[Saved data entries]

= = = = = = =

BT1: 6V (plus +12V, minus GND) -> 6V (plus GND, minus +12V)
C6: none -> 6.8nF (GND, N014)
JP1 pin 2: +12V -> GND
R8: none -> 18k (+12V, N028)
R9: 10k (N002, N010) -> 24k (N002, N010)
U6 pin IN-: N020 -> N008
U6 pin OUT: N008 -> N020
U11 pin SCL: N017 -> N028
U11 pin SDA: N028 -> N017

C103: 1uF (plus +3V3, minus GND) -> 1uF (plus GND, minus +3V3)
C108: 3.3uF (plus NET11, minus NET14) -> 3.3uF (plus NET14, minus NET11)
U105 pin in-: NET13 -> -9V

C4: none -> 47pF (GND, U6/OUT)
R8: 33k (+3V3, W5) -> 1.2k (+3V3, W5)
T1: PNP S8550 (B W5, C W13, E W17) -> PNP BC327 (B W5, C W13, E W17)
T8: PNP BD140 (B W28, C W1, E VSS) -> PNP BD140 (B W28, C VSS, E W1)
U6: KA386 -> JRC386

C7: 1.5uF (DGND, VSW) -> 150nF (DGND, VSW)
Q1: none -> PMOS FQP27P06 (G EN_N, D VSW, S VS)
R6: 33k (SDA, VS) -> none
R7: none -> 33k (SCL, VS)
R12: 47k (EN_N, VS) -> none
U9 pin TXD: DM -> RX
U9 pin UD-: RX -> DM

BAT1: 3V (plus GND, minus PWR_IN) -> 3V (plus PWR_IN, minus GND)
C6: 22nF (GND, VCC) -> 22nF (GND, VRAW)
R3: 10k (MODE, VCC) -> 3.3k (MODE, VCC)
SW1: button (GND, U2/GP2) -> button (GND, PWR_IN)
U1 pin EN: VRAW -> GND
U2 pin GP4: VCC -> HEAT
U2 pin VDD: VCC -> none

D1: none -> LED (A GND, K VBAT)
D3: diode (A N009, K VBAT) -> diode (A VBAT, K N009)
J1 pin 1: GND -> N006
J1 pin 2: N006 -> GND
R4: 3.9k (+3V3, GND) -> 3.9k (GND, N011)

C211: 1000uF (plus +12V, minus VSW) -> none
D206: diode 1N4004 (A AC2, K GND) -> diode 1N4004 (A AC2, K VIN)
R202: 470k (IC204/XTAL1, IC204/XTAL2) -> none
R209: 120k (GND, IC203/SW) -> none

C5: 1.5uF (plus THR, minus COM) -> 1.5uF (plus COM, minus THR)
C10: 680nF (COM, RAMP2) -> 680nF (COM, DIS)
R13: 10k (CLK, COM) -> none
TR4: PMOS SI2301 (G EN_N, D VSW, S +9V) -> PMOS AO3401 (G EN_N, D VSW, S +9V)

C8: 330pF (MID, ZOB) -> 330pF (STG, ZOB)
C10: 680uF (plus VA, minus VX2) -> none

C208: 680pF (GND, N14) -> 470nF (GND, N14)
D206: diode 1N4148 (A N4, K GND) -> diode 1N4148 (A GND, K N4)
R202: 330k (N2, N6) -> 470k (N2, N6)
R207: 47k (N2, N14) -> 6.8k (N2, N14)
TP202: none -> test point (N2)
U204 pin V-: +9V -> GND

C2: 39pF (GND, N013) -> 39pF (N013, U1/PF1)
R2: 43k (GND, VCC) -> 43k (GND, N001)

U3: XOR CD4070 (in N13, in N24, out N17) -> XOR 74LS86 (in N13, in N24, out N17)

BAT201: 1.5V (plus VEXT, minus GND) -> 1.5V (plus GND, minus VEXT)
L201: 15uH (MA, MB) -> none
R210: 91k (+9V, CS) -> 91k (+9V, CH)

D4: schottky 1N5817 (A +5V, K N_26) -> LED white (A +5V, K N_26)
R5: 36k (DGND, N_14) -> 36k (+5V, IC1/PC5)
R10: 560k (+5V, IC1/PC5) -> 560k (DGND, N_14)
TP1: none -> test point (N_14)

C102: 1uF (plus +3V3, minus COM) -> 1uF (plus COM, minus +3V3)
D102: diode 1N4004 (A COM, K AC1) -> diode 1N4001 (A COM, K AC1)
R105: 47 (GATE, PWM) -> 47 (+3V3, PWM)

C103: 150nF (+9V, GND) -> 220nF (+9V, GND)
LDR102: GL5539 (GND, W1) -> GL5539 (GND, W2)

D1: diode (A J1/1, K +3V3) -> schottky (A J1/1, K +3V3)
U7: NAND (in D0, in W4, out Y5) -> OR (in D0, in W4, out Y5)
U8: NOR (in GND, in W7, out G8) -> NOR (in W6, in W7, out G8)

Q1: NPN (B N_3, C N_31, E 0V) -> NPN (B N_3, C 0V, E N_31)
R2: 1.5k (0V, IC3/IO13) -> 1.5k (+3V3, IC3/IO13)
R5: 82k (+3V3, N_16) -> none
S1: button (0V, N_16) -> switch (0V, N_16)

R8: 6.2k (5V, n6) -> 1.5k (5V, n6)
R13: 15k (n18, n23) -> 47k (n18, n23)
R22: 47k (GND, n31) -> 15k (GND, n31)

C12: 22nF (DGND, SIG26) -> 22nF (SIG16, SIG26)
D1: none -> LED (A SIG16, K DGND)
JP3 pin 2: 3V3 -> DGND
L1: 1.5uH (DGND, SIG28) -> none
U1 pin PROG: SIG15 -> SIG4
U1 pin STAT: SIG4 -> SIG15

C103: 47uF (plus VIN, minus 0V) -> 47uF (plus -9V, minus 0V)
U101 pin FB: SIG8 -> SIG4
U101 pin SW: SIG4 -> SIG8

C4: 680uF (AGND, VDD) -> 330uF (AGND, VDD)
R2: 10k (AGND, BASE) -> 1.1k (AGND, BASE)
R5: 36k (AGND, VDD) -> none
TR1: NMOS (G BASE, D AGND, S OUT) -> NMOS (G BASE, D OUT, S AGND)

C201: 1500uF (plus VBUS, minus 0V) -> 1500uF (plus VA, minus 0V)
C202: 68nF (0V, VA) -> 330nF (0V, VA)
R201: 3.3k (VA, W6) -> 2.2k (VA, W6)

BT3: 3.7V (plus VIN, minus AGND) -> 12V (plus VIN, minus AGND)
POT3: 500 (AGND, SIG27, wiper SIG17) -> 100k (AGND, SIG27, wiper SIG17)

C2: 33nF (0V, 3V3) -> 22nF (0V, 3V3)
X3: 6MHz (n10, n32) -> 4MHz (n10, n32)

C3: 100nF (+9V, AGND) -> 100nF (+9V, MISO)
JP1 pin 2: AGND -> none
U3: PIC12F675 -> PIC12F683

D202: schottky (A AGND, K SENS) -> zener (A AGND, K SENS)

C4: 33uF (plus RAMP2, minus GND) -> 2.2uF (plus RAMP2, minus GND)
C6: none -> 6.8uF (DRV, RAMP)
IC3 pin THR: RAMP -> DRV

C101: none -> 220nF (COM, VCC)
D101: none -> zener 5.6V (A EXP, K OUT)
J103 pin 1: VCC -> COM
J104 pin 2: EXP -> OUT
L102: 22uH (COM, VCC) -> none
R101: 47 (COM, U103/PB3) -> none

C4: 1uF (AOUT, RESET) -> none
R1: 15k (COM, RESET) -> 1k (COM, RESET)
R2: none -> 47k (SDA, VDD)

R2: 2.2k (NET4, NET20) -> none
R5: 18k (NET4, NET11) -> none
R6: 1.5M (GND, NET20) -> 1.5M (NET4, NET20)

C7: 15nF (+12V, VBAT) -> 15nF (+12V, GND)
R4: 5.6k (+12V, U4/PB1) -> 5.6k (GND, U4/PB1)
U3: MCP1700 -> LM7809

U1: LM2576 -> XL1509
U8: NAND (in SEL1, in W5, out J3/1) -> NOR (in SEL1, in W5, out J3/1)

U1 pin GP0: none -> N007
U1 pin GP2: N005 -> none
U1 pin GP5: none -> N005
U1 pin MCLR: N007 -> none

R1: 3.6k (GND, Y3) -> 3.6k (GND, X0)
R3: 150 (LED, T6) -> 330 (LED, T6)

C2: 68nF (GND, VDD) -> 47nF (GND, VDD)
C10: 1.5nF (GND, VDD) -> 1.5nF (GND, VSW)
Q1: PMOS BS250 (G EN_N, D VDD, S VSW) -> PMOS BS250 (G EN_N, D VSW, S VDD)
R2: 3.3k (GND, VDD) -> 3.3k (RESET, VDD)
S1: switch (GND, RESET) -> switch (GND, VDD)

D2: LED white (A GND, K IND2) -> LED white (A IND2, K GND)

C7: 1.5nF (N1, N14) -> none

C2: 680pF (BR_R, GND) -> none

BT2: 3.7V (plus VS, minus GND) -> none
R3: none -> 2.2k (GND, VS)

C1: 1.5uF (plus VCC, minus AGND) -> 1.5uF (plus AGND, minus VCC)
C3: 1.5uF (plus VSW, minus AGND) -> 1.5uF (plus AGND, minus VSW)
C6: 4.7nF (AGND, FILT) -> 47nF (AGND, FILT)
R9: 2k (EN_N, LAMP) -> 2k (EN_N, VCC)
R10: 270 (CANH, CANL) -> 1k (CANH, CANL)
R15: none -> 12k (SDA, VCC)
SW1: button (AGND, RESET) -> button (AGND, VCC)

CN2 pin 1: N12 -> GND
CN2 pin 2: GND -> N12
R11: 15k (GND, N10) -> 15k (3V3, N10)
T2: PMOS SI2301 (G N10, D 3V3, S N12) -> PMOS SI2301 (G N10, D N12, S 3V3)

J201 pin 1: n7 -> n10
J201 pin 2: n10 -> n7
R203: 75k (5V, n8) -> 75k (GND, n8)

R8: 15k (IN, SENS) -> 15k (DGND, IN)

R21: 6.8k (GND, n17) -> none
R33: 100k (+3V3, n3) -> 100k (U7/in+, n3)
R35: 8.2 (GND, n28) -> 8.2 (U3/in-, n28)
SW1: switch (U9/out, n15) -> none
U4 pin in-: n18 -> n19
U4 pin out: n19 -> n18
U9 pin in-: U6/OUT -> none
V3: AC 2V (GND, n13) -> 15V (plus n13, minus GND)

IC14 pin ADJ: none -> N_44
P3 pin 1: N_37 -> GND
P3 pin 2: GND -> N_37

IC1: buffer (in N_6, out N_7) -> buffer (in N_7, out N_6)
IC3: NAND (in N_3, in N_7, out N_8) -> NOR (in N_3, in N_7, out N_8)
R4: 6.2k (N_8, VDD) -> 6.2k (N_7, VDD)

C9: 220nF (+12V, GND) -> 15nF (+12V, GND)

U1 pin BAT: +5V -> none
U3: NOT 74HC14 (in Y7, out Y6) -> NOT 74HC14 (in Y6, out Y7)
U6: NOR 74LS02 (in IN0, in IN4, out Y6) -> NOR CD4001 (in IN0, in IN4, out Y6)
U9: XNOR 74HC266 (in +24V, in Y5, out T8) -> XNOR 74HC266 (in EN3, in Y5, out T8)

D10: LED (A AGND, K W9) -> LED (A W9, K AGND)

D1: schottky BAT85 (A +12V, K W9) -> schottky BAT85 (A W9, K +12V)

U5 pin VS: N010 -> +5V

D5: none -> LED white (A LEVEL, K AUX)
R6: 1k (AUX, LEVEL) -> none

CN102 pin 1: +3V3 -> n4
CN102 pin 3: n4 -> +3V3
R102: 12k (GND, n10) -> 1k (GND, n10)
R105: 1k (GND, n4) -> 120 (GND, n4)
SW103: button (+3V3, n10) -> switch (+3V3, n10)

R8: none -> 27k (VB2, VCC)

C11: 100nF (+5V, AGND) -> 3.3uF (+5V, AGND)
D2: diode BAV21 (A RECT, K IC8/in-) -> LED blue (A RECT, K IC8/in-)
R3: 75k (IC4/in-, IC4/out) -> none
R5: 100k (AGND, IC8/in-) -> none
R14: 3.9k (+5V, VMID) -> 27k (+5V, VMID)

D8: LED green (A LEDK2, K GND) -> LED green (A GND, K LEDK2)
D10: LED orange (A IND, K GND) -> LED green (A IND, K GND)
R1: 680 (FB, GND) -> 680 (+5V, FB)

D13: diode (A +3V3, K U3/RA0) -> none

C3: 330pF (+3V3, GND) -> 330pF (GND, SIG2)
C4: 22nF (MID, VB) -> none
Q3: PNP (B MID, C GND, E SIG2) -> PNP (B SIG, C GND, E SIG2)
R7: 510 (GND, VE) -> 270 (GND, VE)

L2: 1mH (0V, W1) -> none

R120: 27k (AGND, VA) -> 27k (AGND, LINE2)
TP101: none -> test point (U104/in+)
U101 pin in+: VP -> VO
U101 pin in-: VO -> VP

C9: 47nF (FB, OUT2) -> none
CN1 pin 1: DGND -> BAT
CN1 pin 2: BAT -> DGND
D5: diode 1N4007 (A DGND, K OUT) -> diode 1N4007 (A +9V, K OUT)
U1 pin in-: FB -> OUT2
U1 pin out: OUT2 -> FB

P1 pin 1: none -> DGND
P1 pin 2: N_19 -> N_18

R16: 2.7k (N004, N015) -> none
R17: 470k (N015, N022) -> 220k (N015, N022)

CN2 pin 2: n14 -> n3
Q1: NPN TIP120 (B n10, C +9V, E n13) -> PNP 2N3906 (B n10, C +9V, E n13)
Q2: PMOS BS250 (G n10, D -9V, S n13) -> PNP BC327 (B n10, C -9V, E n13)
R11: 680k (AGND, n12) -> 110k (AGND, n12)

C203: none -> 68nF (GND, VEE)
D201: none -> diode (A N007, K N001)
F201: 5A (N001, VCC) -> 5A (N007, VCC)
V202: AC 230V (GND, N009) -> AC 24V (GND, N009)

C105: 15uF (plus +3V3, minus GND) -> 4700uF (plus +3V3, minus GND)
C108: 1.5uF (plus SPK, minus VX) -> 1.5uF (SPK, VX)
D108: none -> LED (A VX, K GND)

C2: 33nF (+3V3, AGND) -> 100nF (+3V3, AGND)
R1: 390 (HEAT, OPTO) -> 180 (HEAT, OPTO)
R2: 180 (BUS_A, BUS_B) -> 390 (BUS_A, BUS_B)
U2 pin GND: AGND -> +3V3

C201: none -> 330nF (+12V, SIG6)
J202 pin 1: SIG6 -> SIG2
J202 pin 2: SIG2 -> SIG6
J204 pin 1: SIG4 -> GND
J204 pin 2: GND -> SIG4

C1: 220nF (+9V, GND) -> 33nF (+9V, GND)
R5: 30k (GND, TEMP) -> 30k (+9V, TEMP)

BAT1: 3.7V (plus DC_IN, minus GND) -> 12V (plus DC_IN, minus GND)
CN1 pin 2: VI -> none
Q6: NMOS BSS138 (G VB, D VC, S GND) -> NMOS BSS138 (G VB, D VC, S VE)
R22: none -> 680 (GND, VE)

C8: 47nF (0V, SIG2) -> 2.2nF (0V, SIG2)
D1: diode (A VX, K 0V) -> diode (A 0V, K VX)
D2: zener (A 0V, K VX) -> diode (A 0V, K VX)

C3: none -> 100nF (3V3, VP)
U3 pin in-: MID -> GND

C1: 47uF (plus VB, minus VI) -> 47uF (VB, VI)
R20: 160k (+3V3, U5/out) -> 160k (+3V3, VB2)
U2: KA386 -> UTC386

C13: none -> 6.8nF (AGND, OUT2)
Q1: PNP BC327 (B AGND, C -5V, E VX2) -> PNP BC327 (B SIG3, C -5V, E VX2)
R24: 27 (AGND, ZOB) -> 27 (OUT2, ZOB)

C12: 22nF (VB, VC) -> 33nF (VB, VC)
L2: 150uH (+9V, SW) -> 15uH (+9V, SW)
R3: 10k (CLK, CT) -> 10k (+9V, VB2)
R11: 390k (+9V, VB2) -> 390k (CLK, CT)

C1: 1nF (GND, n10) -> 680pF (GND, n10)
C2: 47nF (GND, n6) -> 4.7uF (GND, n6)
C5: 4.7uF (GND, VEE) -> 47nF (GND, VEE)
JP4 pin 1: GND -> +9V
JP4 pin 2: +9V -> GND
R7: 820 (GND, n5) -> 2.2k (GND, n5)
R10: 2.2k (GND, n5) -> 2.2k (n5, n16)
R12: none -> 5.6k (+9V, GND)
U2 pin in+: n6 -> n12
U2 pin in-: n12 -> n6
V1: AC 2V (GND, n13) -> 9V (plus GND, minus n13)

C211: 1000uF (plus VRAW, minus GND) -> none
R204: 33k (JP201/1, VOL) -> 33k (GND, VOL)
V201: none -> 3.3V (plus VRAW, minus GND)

= = = = = = =

* **Work to complete**
Which lines run from the one holding "R3: 150 (LED, T6) -> 330 (LED, T6)" through the one holding "C2: 680pF (BR_R, GND) -> none" in the records above? Repeat them exactly, both included, and nothing more.

* **Answer for the task**
R3: 150 (LED, T6) -> 330 (LED, T6)

C2: 68nF (GND, VDD) -> 47nF (GND, VDD)
C10: 1.5nF (GND, VDD) -> 1.5nF (GND, VSW)
Q1: PMOS BS250 (G EN_N, D VDD, S VSW) -> PMOS BS250 (G EN_N, D VSW, S VDD)
R2: 3.3k (GND, VDD) -> 3.3k (RESET, VDD)
S1: switch (GND, RESET) -> switch (GND, VDD)

D2: LED white (A GND, K IND2) -> LED white (A IND2, K GND)

C7: 1.5nF (N1, N14) -> none

C2: 680pF (BR_R, GND) -> none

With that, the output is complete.